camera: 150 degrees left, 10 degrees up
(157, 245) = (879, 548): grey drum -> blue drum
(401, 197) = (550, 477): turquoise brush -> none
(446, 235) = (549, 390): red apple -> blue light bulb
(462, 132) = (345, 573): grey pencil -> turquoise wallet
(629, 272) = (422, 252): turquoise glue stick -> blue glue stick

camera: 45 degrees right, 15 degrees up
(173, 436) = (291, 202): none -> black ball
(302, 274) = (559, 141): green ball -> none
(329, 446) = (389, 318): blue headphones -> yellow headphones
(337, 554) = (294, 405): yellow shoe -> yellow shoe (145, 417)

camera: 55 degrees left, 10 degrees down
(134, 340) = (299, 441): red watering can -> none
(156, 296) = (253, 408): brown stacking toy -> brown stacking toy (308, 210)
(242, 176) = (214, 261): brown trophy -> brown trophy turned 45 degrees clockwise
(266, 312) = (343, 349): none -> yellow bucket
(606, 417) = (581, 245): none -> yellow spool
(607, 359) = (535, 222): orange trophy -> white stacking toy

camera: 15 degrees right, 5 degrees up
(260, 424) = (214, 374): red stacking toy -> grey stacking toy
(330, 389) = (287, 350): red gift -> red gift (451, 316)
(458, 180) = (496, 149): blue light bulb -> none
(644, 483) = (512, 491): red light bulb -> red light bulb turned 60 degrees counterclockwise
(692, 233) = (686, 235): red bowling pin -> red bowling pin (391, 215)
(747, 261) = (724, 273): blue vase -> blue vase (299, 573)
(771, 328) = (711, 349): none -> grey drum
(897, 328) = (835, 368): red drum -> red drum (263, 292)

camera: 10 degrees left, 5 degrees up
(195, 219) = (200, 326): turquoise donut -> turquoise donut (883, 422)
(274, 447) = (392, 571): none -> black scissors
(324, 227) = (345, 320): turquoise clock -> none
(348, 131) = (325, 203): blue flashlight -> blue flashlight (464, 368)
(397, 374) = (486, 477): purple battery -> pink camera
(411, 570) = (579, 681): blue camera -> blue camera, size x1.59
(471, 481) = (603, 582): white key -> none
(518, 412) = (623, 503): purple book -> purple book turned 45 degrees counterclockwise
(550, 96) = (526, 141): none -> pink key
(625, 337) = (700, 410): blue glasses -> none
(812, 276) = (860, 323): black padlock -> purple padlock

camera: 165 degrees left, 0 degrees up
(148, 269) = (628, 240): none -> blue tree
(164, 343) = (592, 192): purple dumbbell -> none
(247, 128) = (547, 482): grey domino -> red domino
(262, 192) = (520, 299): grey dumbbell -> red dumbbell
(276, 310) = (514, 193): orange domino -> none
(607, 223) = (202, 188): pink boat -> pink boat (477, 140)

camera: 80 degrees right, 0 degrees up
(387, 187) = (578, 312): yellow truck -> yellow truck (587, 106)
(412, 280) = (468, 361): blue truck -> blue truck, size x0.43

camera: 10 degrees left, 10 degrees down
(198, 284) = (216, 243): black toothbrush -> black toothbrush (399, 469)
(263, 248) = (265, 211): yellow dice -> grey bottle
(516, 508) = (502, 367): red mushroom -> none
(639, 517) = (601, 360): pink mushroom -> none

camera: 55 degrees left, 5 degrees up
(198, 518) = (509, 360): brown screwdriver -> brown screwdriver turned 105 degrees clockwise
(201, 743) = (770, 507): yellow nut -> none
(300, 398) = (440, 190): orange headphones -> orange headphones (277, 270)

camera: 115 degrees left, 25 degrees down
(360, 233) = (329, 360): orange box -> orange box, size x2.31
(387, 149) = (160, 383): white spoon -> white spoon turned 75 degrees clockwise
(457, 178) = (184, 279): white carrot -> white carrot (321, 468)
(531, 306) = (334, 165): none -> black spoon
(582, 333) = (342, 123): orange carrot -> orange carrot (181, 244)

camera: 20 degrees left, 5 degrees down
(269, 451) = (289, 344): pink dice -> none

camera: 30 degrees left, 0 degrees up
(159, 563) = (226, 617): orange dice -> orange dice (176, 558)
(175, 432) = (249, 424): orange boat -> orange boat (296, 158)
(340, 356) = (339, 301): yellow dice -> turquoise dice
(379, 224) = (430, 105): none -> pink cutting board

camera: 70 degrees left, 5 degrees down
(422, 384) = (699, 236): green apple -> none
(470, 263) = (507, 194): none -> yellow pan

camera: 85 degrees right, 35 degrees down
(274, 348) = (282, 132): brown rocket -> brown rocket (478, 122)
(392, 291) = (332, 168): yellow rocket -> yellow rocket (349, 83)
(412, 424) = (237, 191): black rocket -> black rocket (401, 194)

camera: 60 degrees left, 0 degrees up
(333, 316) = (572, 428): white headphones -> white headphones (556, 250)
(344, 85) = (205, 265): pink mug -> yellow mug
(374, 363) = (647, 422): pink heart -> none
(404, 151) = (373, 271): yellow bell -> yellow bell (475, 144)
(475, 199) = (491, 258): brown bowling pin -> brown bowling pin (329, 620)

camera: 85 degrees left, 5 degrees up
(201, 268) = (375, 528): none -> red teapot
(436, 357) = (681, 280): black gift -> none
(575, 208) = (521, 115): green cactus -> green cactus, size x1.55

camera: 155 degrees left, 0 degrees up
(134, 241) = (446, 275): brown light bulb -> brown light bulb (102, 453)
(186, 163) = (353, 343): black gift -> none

EXERCISE GOAL:
Repeat, word for word, the lines above between the line holding "(262, 192) = (520, 299): grey" and the line holding "(198, 284) = (216, 243): black", inclusive; omit everything else.

WRITTEN SOLUTION:
(262, 192) = (520, 299): grey dumbbell -> red dumbbell
(276, 310) = (514, 193): orange domino -> none
(607, 223) = (202, 188): pink boat -> pink boat (477, 140)

camera: 80 degrees right, 0 degrees up
(387, 187) = (578, 312): yellow truck -> yellow truck (587, 106)
(412, 280) = (468, 361): blue truck -> blue truck, size x0.43

camera: 10 degrees left, 10 degrees down
(198, 284) = (216, 243): black toothbrush -> black toothbrush (399, 469)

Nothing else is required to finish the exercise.